→ **Work to be completed**: The answer must be an exact copy of the lines from the one containing "brown rectangle: (588, 1057)" through the end of the records, with the pictures left out.

(Colored geometric primitive data)
━━━━
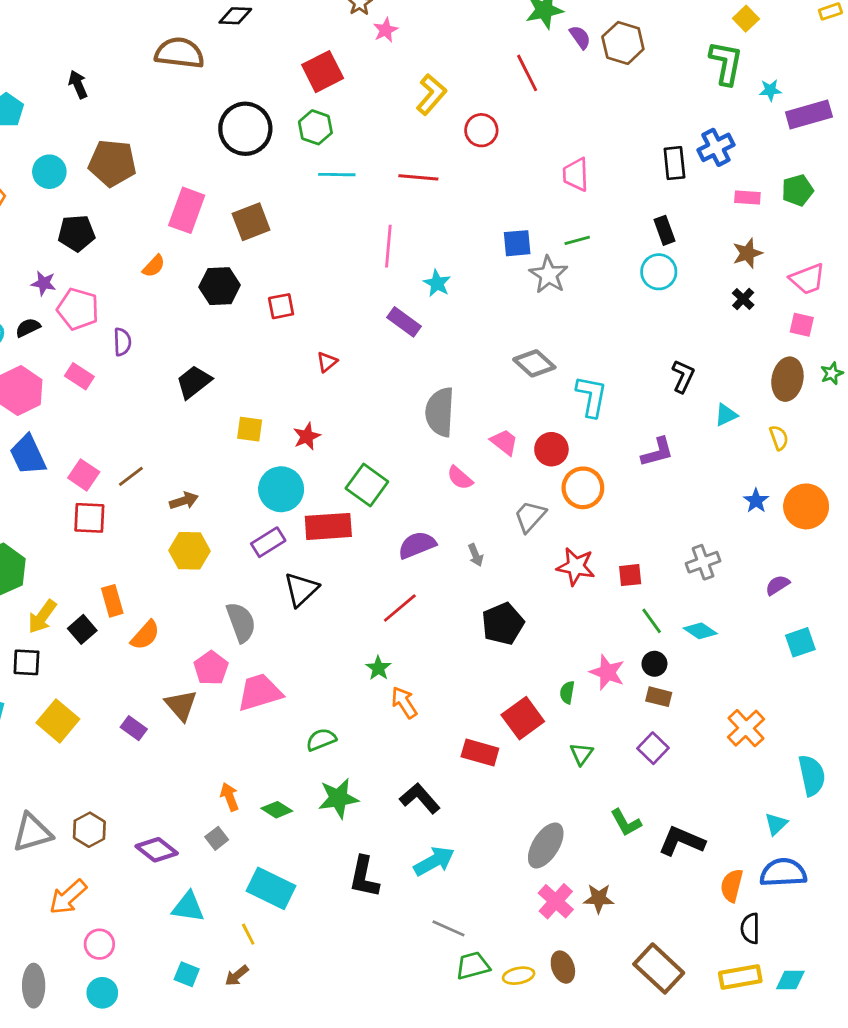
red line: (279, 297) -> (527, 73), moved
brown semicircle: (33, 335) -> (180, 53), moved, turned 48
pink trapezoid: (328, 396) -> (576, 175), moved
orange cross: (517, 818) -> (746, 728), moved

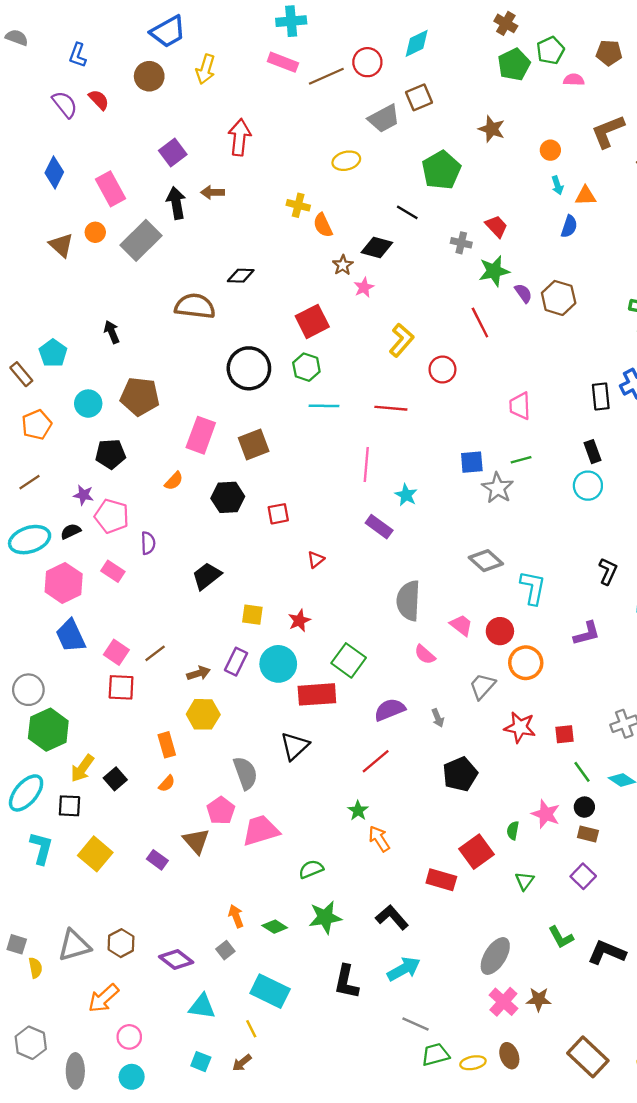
purple rectangle: (268, 542) -> (236, 662), moved, turned -32
orange rectangle: (112, 601) -> (167, 745), moved
orange semicircle: (145, 635) -> (167, 784), size x0.7

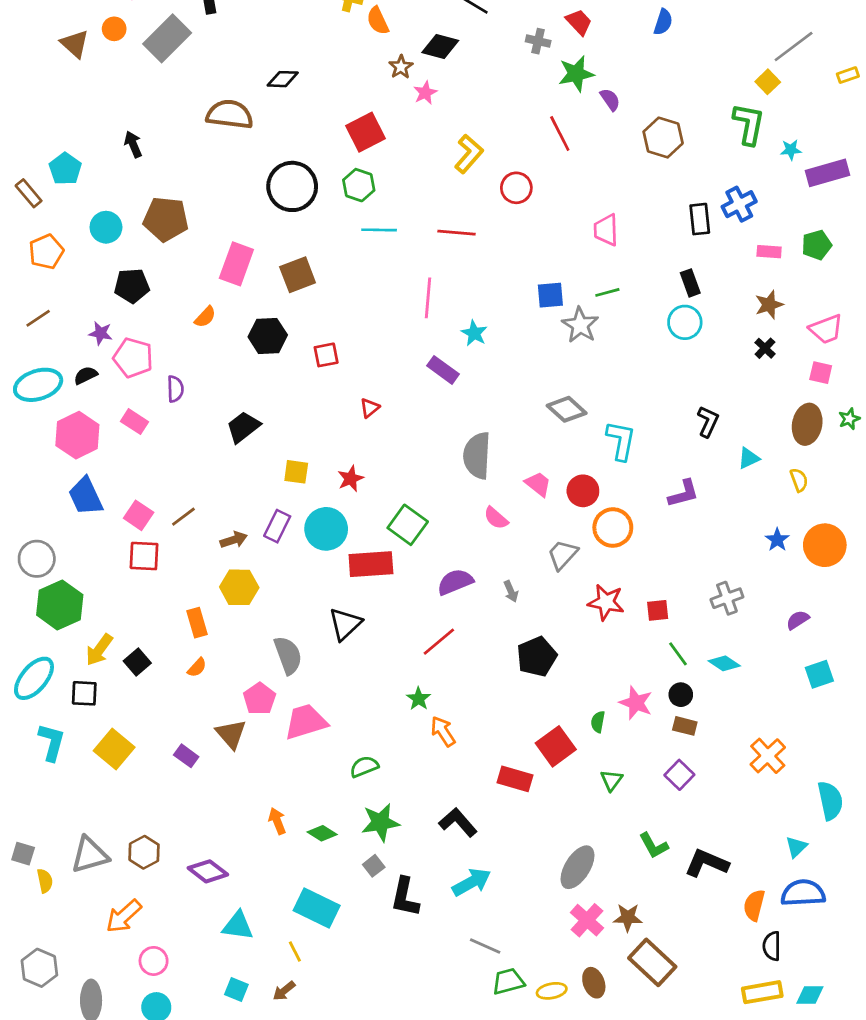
brown hexagon: (559, 298) -> (663, 138), moved
gray square: (225, 950) -> (374, 866), moved
brown rectangle: (588, 1057) -> (652, 962), moved

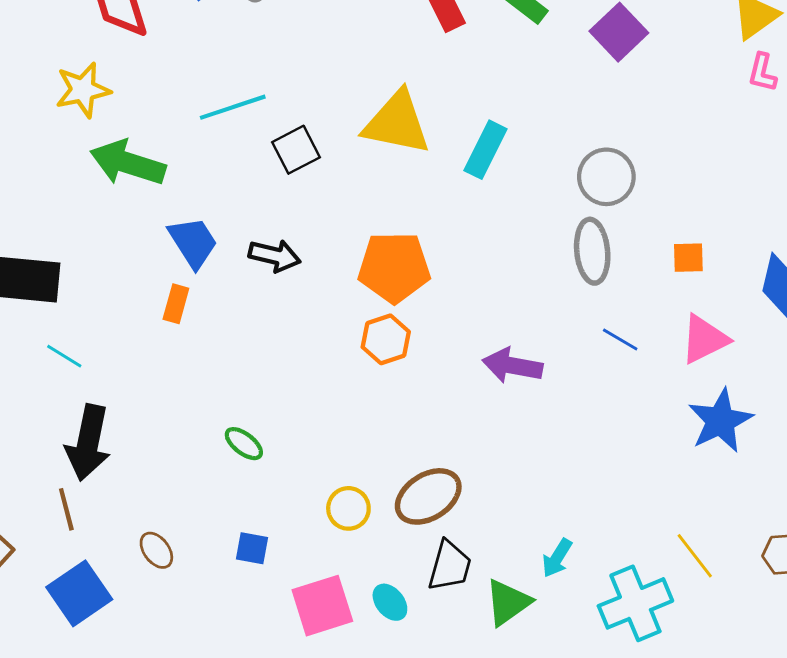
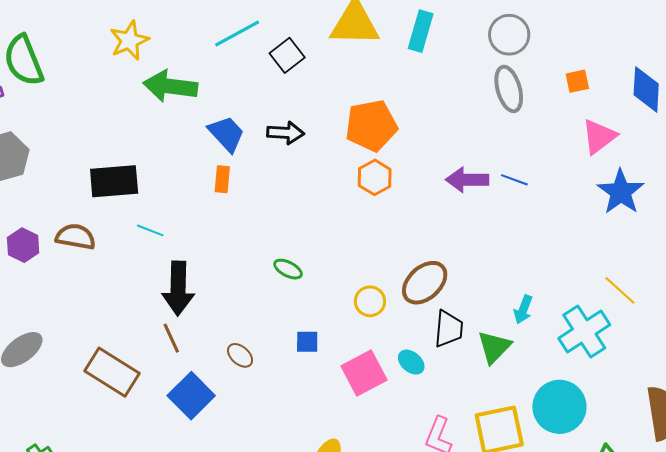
blue line: (620, 339) -> (514, 180), moved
━━━━
→ **Answer**:
brown rectangle: (588, 1057) -> (652, 962), moved

blue line: (620, 339) -> (514, 180), moved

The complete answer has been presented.